» WORK REQUEST
Return, word for word, the line that contains "(100, 192) = (30, 157): yellow" and every line after it through the end of the records.

» RECORDED INFORMATION
__________________________________________________
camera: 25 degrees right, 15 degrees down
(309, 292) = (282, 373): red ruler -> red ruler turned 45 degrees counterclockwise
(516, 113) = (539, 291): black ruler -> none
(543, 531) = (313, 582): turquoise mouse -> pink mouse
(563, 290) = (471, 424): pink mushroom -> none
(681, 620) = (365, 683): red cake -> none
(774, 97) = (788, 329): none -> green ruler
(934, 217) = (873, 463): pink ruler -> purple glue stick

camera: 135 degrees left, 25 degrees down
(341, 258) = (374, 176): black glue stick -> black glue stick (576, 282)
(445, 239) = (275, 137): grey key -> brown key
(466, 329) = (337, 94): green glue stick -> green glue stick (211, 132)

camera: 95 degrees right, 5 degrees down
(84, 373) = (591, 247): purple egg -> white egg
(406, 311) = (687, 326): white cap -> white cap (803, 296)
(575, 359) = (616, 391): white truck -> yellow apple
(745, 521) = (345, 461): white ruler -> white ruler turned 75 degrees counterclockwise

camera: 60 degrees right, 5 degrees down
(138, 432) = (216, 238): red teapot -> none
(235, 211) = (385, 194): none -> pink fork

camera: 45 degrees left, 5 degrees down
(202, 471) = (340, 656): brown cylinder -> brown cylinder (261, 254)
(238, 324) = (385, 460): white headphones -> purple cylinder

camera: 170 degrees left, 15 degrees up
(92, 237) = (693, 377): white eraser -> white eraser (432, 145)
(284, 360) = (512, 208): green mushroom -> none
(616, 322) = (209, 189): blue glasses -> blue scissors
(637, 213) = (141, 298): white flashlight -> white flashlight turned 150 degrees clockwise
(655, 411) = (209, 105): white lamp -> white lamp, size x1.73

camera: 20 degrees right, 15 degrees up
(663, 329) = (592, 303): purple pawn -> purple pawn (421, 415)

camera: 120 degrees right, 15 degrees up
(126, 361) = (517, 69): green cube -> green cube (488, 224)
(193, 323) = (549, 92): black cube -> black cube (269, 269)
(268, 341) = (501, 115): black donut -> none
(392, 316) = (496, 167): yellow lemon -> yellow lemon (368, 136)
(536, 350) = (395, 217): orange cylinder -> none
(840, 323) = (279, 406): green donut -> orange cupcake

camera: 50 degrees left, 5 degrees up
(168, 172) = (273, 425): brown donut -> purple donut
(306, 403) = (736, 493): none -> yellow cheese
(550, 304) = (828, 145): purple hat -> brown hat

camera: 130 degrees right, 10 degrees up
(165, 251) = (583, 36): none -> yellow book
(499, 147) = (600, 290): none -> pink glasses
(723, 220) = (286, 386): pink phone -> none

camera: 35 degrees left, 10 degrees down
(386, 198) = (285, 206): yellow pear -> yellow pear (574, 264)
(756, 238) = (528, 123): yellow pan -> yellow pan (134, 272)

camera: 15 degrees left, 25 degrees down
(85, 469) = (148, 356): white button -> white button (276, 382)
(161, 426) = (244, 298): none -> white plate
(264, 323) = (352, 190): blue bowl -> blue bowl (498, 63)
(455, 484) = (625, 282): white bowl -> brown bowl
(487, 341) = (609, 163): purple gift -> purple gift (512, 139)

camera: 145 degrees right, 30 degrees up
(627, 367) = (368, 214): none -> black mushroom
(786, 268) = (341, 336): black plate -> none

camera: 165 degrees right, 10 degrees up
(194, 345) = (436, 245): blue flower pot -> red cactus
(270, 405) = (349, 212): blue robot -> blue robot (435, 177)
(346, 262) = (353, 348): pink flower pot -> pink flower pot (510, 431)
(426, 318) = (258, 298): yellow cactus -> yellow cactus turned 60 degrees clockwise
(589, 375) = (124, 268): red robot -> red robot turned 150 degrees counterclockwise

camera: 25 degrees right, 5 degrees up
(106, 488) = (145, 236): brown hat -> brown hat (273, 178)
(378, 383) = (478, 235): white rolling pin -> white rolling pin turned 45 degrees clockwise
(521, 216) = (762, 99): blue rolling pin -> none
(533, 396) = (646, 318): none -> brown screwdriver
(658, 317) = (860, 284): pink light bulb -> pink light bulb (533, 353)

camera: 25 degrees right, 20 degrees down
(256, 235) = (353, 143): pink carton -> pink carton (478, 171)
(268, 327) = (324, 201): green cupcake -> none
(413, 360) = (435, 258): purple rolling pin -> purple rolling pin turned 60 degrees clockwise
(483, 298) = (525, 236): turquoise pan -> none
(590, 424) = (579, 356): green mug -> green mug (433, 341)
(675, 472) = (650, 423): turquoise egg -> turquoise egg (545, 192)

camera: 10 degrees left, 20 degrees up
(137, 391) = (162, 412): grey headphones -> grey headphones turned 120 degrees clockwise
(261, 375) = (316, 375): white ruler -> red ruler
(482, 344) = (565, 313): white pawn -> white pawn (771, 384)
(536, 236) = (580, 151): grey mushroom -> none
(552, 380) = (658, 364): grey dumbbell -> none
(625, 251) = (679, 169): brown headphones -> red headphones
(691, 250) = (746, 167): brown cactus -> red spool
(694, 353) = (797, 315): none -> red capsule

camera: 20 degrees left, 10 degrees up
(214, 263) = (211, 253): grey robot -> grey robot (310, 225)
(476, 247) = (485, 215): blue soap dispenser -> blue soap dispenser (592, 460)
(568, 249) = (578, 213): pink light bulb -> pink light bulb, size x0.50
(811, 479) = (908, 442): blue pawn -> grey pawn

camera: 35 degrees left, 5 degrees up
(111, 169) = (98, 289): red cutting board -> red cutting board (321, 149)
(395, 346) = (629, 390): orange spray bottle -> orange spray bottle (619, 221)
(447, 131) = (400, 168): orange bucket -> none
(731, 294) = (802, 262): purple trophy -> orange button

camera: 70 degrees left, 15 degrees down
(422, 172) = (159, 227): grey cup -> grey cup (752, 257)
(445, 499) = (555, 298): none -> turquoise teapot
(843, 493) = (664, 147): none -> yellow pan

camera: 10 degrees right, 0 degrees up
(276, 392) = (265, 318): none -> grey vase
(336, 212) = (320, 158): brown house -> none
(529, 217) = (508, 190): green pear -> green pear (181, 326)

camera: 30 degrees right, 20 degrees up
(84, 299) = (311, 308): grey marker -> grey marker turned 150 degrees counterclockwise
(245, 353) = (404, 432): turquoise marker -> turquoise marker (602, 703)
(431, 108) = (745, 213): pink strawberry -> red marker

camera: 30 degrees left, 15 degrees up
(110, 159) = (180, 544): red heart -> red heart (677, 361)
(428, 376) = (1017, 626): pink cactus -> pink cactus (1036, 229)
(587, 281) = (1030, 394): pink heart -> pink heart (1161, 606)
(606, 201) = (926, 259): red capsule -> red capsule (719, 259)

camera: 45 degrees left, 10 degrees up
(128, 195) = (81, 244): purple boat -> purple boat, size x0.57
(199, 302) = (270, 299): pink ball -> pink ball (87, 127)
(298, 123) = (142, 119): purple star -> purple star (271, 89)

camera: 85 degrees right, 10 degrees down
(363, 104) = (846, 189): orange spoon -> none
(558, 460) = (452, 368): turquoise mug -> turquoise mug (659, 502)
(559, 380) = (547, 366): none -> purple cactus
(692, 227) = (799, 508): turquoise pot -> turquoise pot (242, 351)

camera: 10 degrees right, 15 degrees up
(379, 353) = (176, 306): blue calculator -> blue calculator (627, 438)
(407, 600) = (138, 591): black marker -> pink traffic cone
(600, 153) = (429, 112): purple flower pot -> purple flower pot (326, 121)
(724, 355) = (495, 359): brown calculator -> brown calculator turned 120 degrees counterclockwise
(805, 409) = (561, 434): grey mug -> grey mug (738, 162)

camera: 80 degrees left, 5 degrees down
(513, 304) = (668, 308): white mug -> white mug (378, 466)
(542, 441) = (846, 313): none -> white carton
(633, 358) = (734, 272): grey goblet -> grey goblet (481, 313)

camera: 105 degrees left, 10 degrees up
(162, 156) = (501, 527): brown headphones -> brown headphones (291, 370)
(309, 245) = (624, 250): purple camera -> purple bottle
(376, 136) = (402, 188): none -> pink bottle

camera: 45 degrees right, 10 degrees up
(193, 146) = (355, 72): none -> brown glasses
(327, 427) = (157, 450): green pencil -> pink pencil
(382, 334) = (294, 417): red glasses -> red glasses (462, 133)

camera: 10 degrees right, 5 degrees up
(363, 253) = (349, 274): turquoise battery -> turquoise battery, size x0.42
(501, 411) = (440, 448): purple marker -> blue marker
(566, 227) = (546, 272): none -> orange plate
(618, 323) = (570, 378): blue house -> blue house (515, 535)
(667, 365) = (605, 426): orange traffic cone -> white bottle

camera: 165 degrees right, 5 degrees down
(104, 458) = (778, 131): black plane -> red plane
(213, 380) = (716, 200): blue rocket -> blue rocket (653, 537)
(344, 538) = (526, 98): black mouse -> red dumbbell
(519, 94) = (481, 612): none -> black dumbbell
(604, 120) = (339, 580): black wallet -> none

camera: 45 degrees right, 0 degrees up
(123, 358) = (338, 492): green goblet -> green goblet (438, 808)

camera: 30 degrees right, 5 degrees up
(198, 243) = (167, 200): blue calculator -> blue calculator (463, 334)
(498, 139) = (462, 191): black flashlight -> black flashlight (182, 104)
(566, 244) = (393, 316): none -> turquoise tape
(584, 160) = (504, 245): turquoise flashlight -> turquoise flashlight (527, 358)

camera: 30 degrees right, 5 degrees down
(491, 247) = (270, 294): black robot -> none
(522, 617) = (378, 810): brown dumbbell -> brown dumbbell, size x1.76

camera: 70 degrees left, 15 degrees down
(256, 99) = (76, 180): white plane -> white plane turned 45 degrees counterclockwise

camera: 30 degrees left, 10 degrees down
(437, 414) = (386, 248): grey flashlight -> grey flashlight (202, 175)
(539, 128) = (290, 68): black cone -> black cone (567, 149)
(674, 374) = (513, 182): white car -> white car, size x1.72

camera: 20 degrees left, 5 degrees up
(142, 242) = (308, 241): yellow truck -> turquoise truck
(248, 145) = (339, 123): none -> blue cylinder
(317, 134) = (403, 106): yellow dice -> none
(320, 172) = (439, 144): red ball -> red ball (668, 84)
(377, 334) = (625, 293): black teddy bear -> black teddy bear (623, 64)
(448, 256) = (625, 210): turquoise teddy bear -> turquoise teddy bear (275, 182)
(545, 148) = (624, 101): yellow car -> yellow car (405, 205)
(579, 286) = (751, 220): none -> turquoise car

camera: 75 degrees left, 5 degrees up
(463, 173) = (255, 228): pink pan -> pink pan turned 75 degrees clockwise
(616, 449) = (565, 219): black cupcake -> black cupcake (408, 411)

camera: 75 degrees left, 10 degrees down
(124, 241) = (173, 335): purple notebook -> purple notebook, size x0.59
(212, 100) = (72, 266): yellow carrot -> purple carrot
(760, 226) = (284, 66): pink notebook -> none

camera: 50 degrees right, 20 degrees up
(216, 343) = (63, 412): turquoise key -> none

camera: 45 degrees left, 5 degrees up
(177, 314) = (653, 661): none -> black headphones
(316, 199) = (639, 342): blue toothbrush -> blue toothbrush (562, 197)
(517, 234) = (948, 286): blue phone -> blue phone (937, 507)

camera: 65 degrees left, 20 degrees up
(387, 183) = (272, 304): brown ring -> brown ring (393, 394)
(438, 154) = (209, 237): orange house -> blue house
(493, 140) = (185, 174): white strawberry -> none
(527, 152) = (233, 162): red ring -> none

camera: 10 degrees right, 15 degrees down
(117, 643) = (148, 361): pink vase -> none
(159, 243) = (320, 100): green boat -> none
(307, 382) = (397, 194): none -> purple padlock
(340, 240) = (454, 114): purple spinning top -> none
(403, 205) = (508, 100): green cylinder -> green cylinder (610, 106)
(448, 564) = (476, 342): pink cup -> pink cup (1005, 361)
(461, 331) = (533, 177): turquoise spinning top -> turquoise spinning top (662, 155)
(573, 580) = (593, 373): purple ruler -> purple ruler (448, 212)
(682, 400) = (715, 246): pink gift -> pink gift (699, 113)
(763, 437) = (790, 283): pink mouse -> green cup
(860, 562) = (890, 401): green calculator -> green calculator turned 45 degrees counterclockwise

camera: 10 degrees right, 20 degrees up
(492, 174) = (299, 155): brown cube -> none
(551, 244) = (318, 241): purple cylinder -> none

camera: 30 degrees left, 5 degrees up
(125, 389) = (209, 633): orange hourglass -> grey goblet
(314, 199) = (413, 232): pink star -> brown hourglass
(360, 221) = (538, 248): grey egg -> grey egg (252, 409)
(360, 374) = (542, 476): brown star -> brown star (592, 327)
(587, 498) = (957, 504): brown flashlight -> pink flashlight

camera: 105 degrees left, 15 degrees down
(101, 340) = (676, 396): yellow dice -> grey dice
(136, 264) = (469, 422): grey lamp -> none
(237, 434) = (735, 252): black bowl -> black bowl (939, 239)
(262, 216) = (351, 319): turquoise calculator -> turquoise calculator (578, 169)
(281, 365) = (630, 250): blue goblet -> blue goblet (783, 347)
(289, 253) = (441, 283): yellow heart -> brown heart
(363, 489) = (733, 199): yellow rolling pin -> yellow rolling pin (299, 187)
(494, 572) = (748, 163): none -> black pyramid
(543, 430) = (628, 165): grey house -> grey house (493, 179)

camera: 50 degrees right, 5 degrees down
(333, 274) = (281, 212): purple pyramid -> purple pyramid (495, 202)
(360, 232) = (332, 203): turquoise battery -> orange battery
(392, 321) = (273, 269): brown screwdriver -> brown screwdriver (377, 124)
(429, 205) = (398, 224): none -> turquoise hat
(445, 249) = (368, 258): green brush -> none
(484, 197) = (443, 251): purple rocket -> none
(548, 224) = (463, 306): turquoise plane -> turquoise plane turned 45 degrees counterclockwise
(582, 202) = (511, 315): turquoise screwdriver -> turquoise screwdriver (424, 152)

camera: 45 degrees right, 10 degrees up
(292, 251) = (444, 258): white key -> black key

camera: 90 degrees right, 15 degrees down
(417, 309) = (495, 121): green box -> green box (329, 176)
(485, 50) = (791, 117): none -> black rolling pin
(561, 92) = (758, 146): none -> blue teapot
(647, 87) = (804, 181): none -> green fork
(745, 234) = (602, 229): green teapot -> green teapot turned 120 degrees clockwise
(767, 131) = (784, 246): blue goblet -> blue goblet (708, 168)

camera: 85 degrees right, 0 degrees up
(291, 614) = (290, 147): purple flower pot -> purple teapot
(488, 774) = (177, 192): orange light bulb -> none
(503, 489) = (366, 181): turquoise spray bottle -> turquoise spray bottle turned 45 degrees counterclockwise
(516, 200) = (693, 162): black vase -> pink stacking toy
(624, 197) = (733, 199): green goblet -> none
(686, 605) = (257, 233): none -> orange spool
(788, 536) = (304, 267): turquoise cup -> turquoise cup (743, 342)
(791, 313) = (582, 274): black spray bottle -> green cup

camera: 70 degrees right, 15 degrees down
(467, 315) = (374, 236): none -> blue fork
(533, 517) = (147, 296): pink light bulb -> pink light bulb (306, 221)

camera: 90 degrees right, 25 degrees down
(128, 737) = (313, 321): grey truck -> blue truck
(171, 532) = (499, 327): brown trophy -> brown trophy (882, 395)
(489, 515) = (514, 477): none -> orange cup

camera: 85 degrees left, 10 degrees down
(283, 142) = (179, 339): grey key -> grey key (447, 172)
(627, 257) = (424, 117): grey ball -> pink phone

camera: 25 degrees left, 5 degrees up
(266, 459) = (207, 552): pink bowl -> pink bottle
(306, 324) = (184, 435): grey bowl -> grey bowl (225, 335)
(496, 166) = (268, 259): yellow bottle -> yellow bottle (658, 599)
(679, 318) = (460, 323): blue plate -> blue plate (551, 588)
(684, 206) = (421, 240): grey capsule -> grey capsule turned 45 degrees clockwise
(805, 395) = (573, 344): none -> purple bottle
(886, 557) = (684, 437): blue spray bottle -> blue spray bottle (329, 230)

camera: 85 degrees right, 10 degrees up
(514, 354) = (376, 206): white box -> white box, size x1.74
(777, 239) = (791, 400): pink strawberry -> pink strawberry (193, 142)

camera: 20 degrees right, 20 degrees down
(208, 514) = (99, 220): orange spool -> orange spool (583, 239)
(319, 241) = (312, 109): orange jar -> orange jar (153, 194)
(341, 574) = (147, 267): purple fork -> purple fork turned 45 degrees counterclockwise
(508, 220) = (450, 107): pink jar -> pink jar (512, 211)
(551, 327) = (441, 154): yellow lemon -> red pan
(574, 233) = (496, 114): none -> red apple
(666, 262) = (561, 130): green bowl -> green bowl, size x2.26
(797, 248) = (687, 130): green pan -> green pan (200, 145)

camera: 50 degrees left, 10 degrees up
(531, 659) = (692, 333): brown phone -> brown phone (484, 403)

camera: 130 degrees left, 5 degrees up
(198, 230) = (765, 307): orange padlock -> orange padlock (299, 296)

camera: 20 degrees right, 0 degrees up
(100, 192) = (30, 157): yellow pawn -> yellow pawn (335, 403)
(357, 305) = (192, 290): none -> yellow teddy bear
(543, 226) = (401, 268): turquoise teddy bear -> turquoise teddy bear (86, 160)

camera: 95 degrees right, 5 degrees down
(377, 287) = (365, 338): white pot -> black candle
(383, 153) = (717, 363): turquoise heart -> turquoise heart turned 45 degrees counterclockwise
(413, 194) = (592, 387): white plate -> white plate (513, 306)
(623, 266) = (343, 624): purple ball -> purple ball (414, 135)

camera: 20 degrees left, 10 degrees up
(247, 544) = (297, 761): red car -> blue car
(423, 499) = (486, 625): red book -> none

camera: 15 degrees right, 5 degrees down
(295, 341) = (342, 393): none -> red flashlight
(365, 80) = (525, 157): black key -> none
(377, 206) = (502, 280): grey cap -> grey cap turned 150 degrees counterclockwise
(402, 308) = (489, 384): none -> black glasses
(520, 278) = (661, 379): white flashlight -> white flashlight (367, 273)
__________________________________________________
» SOLUTION TO THE PROBLEM
(100, 192) = (30, 157): yellow pawn -> yellow pawn (335, 403)
(357, 305) = (192, 290): none -> yellow teddy bear
(543, 226) = (401, 268): turquoise teddy bear -> turquoise teddy bear (86, 160)

camera: 95 degrees right, 5 degrees down
(377, 287) = (365, 338): white pot -> black candle
(383, 153) = (717, 363): turquoise heart -> turquoise heart turned 45 degrees counterclockwise
(413, 194) = (592, 387): white plate -> white plate (513, 306)
(623, 266) = (343, 624): purple ball -> purple ball (414, 135)

camera: 20 degrees left, 10 degrees up
(247, 544) = (297, 761): red car -> blue car
(423, 499) = (486, 625): red book -> none

camera: 15 degrees right, 5 degrees down
(295, 341) = (342, 393): none -> red flashlight
(365, 80) = (525, 157): black key -> none
(377, 206) = (502, 280): grey cap -> grey cap turned 150 degrees counterclockwise
(402, 308) = (489, 384): none -> black glasses
(520, 278) = (661, 379): white flashlight -> white flashlight (367, 273)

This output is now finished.